• [Raw data]:
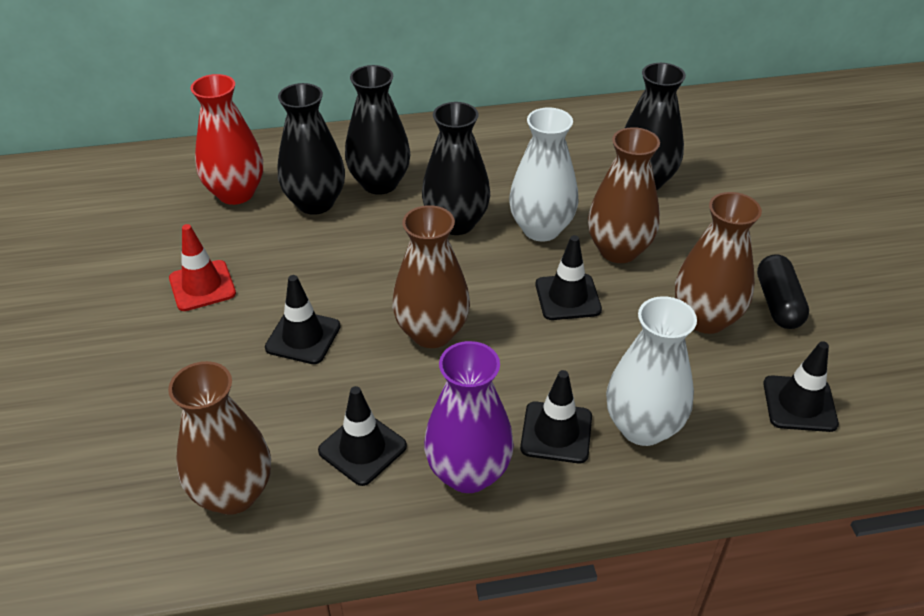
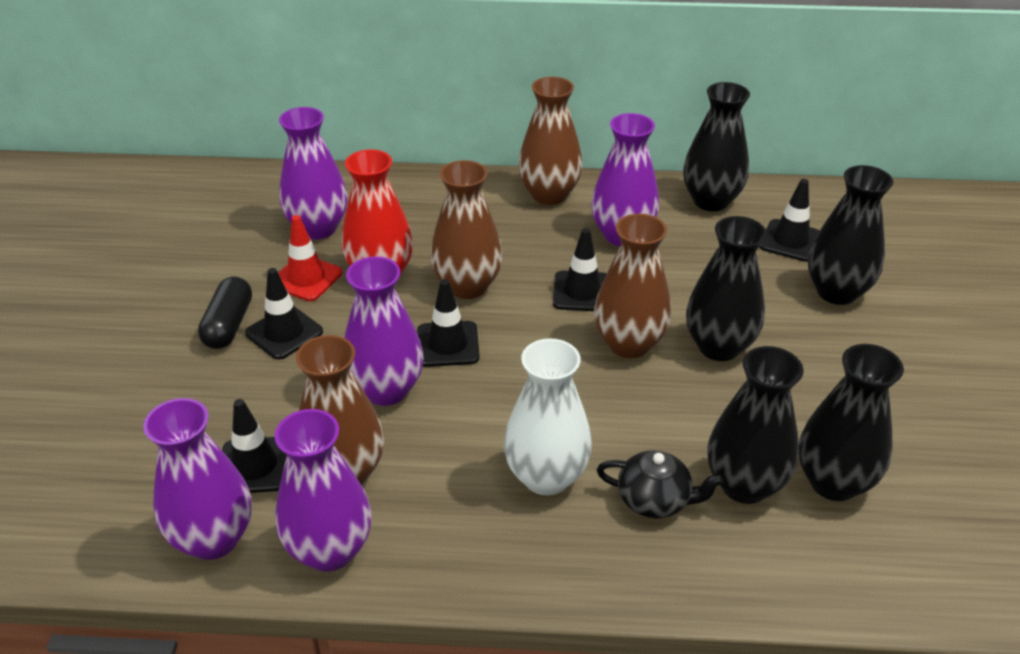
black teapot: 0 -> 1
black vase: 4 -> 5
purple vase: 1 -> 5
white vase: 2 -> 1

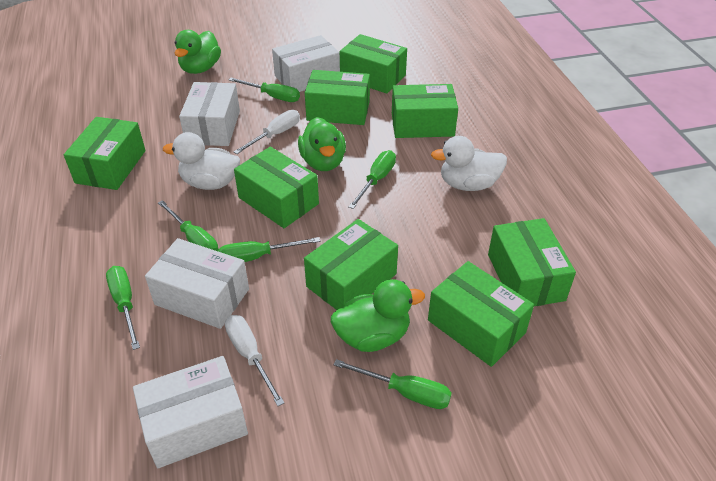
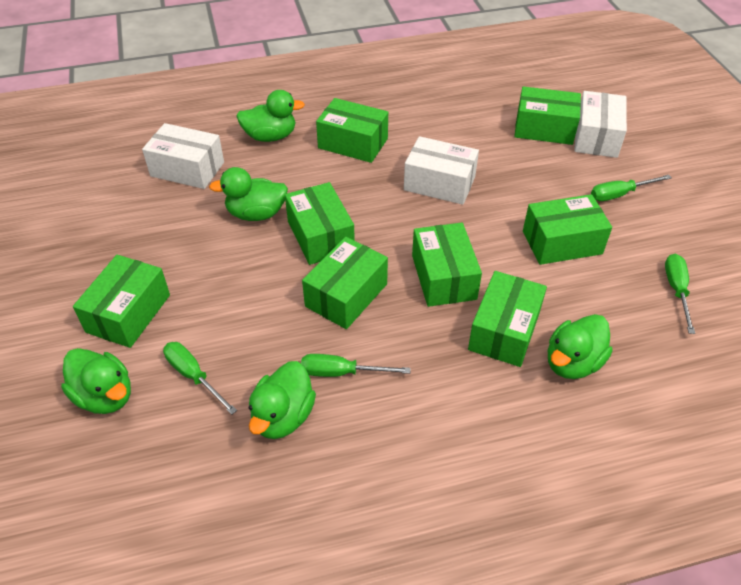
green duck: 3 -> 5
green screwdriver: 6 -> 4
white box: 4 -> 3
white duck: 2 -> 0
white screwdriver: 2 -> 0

• [Work request]: Retype the whole listing. Keep every word exact but include no pictures.

• [Reply]:
black teapot: 0 -> 1
black vase: 4 -> 5
purple vase: 1 -> 5
white vase: 2 -> 1

green duck: 3 -> 5
green screwdriver: 6 -> 4
white box: 4 -> 3
white duck: 2 -> 0
white screwdriver: 2 -> 0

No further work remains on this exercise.